# INFORMATION GIVEN:
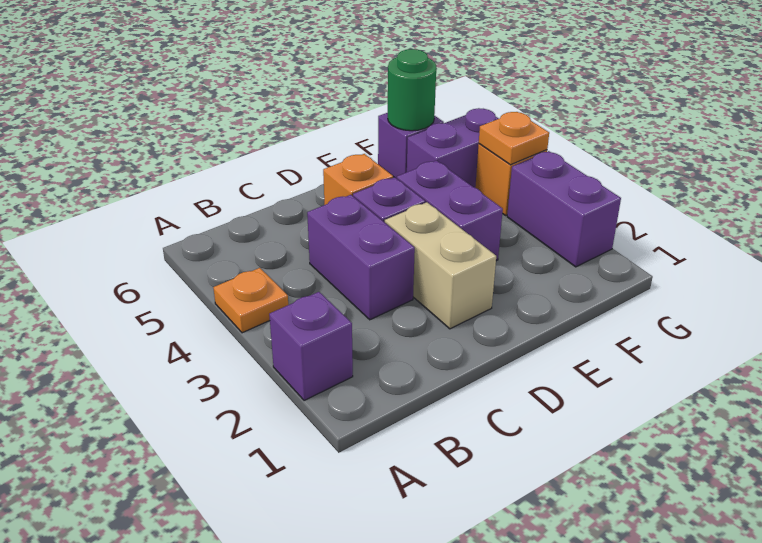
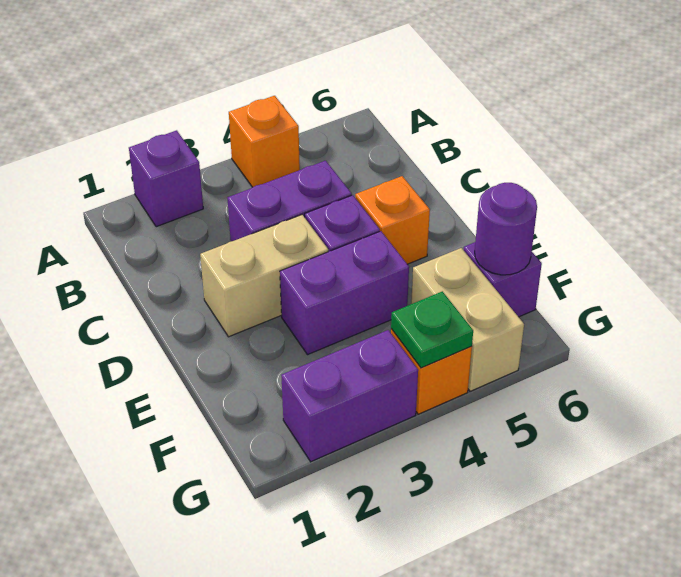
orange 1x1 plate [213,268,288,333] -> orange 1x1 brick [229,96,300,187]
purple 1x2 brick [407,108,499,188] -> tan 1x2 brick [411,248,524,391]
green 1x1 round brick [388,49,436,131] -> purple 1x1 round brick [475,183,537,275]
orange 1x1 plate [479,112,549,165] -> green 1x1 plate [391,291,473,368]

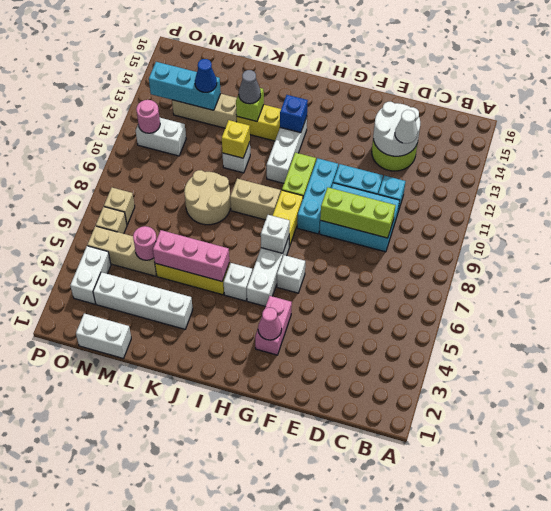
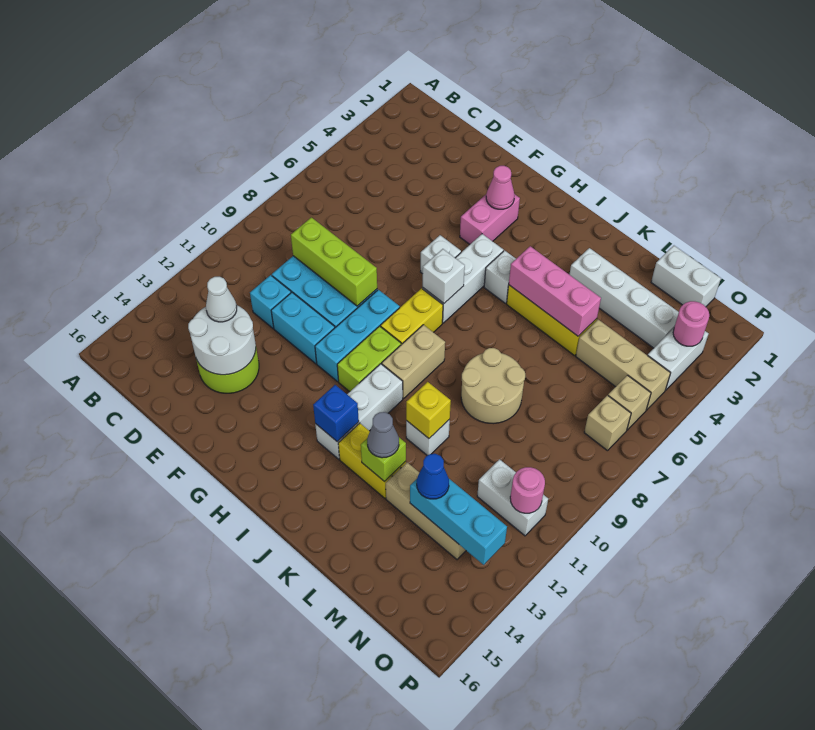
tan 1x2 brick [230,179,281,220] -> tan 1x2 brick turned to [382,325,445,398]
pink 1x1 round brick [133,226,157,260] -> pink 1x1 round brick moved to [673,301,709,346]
---
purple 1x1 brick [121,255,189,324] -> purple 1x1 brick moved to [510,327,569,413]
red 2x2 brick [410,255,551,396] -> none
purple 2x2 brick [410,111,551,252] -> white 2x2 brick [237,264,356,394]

# TASK REQUIREMENTS:
Report every line of the material above in which "orange" appears.

# YOUR RESPONSE:
orange 1x1 plate [213,268,288,333] -> orange 1x1 brick [229,96,300,187]
orange 1x1 plate [479,112,549,165] -> green 1x1 plate [391,291,473,368]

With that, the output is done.